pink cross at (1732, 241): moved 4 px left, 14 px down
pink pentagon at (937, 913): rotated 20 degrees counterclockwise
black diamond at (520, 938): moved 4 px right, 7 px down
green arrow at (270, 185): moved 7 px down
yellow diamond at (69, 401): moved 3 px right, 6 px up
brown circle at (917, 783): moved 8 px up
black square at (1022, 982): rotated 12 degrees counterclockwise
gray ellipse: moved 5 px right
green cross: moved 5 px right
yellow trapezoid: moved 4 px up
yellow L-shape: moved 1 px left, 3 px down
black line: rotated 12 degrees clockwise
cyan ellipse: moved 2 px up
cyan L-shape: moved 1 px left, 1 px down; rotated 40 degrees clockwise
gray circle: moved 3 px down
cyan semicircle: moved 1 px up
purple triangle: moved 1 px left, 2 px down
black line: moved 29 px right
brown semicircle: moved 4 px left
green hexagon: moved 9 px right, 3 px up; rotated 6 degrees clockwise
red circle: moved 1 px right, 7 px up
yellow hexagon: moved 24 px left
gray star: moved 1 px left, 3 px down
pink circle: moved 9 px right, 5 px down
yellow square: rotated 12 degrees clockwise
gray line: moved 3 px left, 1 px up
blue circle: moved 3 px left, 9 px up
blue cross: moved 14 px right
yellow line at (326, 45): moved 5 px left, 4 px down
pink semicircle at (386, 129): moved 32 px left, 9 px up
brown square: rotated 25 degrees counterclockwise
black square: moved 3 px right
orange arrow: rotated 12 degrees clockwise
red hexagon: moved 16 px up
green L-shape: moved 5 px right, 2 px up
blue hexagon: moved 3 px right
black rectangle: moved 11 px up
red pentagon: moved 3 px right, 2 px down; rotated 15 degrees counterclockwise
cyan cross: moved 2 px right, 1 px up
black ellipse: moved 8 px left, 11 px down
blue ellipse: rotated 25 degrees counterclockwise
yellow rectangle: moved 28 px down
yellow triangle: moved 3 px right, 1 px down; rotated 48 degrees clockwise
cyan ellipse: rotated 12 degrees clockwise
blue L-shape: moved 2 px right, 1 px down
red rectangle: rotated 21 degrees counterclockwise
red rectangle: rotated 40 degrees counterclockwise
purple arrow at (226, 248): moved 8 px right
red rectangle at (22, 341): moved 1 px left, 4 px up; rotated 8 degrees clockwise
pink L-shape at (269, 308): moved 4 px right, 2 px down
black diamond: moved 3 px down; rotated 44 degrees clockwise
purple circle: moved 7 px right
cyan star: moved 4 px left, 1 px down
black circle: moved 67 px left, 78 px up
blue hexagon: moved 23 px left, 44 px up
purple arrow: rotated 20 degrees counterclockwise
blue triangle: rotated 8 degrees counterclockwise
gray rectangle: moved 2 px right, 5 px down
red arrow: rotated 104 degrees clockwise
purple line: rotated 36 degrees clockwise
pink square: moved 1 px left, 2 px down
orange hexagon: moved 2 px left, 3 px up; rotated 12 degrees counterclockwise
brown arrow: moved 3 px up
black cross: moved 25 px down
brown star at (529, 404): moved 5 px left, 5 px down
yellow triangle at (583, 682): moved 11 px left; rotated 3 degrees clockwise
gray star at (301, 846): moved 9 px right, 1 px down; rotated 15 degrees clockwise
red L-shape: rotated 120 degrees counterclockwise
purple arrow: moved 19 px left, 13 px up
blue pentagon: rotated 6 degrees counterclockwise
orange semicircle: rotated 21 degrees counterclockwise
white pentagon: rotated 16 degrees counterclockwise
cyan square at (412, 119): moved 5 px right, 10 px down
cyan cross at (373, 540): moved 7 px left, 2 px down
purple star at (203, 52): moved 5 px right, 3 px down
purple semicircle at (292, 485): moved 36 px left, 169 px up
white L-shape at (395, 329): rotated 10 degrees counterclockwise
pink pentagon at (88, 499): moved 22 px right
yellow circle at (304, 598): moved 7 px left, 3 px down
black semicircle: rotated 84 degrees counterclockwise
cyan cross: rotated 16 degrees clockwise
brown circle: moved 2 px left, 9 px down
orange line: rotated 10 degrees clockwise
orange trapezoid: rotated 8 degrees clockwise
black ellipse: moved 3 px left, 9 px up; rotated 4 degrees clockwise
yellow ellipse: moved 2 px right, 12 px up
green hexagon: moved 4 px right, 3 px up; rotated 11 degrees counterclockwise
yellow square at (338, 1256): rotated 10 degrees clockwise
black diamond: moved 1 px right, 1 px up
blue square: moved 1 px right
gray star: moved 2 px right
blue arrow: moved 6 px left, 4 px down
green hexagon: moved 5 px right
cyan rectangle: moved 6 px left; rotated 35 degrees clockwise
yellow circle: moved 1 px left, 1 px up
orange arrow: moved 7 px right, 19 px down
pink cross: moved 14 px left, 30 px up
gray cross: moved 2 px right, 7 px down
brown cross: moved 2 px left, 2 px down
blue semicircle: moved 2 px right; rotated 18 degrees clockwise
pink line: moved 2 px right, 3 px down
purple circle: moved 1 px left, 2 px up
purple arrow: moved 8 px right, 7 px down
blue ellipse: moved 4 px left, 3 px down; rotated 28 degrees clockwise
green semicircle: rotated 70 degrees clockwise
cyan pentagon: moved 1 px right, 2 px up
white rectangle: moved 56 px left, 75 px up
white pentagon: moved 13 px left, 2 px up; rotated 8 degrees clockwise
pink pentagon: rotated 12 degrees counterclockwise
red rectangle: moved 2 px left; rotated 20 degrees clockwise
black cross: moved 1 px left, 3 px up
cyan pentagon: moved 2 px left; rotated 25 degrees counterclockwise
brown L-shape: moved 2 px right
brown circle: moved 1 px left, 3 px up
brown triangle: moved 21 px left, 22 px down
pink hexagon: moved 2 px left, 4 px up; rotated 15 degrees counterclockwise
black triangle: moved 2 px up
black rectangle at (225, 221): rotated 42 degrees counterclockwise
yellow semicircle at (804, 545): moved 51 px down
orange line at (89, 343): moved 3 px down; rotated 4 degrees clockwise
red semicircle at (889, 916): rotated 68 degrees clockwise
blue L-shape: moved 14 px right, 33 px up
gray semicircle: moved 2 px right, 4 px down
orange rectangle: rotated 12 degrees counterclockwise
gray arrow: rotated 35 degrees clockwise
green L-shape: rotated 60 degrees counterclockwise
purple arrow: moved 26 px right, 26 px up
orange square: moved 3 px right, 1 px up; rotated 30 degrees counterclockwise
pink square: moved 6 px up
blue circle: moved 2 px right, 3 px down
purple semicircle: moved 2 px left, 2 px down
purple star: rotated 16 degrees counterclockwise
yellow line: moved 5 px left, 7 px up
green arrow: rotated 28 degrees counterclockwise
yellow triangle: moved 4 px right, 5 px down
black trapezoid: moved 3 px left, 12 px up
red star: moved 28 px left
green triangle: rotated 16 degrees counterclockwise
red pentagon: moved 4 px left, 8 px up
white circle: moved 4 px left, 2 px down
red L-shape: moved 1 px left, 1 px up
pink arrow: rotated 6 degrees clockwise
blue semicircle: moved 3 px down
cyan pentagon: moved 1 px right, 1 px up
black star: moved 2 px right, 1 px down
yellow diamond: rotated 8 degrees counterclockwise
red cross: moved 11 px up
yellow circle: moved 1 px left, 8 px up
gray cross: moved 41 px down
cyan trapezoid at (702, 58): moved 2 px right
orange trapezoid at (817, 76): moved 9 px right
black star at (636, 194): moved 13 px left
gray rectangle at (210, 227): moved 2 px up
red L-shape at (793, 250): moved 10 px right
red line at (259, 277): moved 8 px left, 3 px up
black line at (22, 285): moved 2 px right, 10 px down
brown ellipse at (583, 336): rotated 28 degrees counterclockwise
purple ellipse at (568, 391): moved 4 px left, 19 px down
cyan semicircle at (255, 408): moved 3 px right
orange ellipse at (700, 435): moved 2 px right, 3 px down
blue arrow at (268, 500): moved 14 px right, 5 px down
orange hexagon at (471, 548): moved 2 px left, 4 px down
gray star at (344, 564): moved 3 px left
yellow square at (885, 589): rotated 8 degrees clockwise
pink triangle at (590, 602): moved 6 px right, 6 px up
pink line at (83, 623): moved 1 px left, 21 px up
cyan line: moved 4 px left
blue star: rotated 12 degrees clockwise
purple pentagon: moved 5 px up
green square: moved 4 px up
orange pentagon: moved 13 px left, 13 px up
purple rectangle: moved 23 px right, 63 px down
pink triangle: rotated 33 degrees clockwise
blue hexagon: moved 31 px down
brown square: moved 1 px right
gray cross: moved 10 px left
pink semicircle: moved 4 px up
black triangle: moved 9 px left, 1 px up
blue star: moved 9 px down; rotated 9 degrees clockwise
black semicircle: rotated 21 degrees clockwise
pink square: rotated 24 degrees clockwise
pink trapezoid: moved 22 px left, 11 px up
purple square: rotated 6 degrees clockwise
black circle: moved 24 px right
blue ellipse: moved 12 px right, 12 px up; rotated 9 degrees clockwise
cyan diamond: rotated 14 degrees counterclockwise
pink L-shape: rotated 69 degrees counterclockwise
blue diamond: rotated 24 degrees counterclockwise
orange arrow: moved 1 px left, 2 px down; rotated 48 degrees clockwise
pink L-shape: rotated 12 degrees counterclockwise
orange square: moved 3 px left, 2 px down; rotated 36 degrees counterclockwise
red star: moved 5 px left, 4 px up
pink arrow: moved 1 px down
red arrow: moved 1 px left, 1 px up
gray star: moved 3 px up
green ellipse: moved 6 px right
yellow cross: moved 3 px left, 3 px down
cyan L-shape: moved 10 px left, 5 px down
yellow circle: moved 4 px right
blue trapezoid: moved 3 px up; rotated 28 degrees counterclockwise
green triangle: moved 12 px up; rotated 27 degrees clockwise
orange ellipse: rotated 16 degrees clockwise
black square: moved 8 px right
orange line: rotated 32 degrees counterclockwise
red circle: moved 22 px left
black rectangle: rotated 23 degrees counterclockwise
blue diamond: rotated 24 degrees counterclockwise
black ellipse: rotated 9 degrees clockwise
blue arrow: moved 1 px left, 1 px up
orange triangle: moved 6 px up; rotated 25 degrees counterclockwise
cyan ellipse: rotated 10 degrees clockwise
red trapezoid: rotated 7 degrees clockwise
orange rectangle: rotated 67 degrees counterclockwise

........

Problem statement - All that is wanted is the stretch of lines above from the one containing "brown square: rotated" through the one containing "purple arrow: rotated", duplicated exactly.

Solution for this exercise -
brown square: rotated 25 degrees counterclockwise
black square: moved 3 px right
orange arrow: rotated 12 degrees clockwise
red hexagon: moved 16 px up
green L-shape: moved 5 px right, 2 px up
blue hexagon: moved 3 px right
black rectangle: moved 11 px up
red pentagon: moved 3 px right, 2 px down; rotated 15 degrees counterclockwise
cyan cross: moved 2 px right, 1 px up
black ellipse: moved 8 px left, 11 px down
blue ellipse: rotated 25 degrees counterclockwise
yellow rectangle: moved 28 px down
yellow triangle: moved 3 px right, 1 px down; rotated 48 degrees clockwise
cyan ellipse: rotated 12 degrees clockwise
blue L-shape: moved 2 px right, 1 px down
red rectangle: rotated 21 degrees counterclockwise
red rectangle: rotated 40 degrees counterclockwise
purple arrow at (226, 248): moved 8 px right
red rectangle at (22, 341): moved 1 px left, 4 px up; rotated 8 degrees clockwise
pink L-shape at (269, 308): moved 4 px right, 2 px down
black diamond: moved 3 px down; rotated 44 degrees clockwise
purple circle: moved 7 px right
cyan star: moved 4 px left, 1 px down
black circle: moved 67 px left, 78 px up
blue hexagon: moved 23 px left, 44 px up
purple arrow: rotated 20 degrees counterclockwise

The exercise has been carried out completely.